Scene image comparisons
==*==

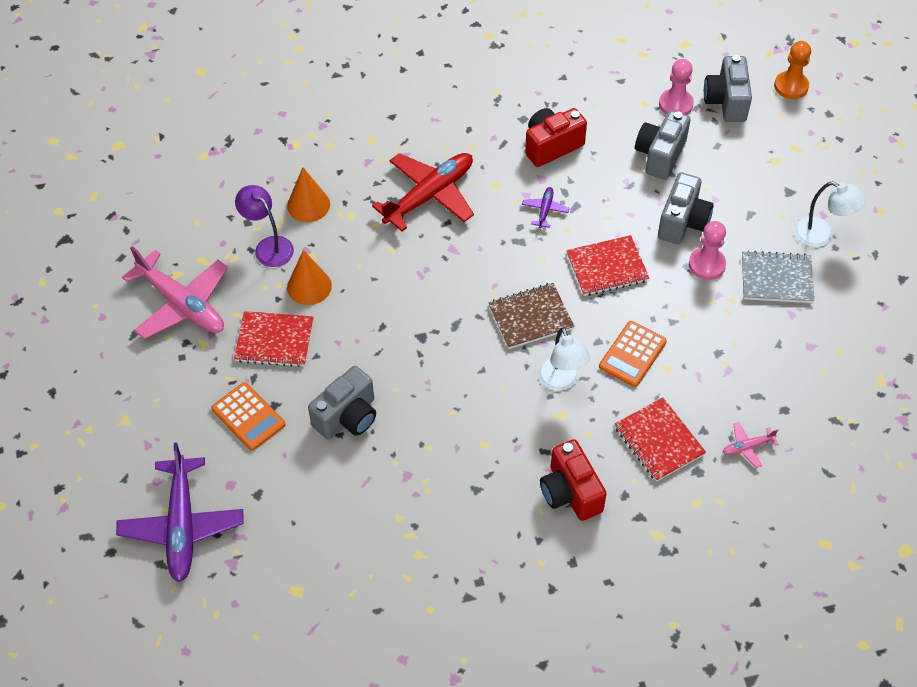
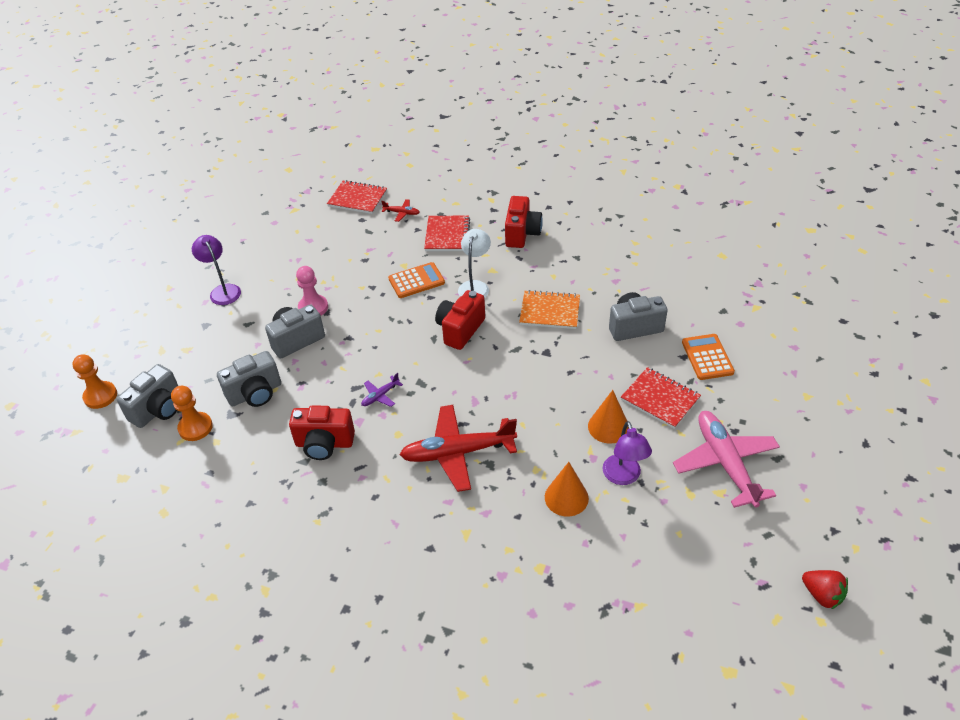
camera: 145 degrees left, 10 degrees down
(62, 230) = (822, 595): none -> red strawberry
(182, 525) = (785, 315): purple plane -> none
(453, 390) = (550, 311): none -> orange notebook
(530, 317) = (460, 330): brown notebook -> red camera
(607, 267) = (378, 336): red notebook -> red notebook (357, 199)
(676, 104) = (195, 427): pink pawn -> orange pawn
(747, 447) = (401, 213): pink plane -> red plane
(776, 279) = (282, 280): grey notebook -> none
(821, 235) = (223, 290): white lamp -> purple lamp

==*==

Repeat every line of the data above exactly, but drop the pictures.

camera: 145 degrees left, 10 degrees down
(62, 230) = (822, 595): none -> red strawberry
(182, 525) = (785, 315): purple plane -> none
(453, 390) = (550, 311): none -> orange notebook
(530, 317) = (460, 330): brown notebook -> red camera
(607, 267) = (378, 336): red notebook -> red notebook (357, 199)
(676, 104) = (195, 427): pink pawn -> orange pawn
(747, 447) = (401, 213): pink plane -> red plane
(776, 279) = (282, 280): grey notebook -> none
(821, 235) = (223, 290): white lamp -> purple lamp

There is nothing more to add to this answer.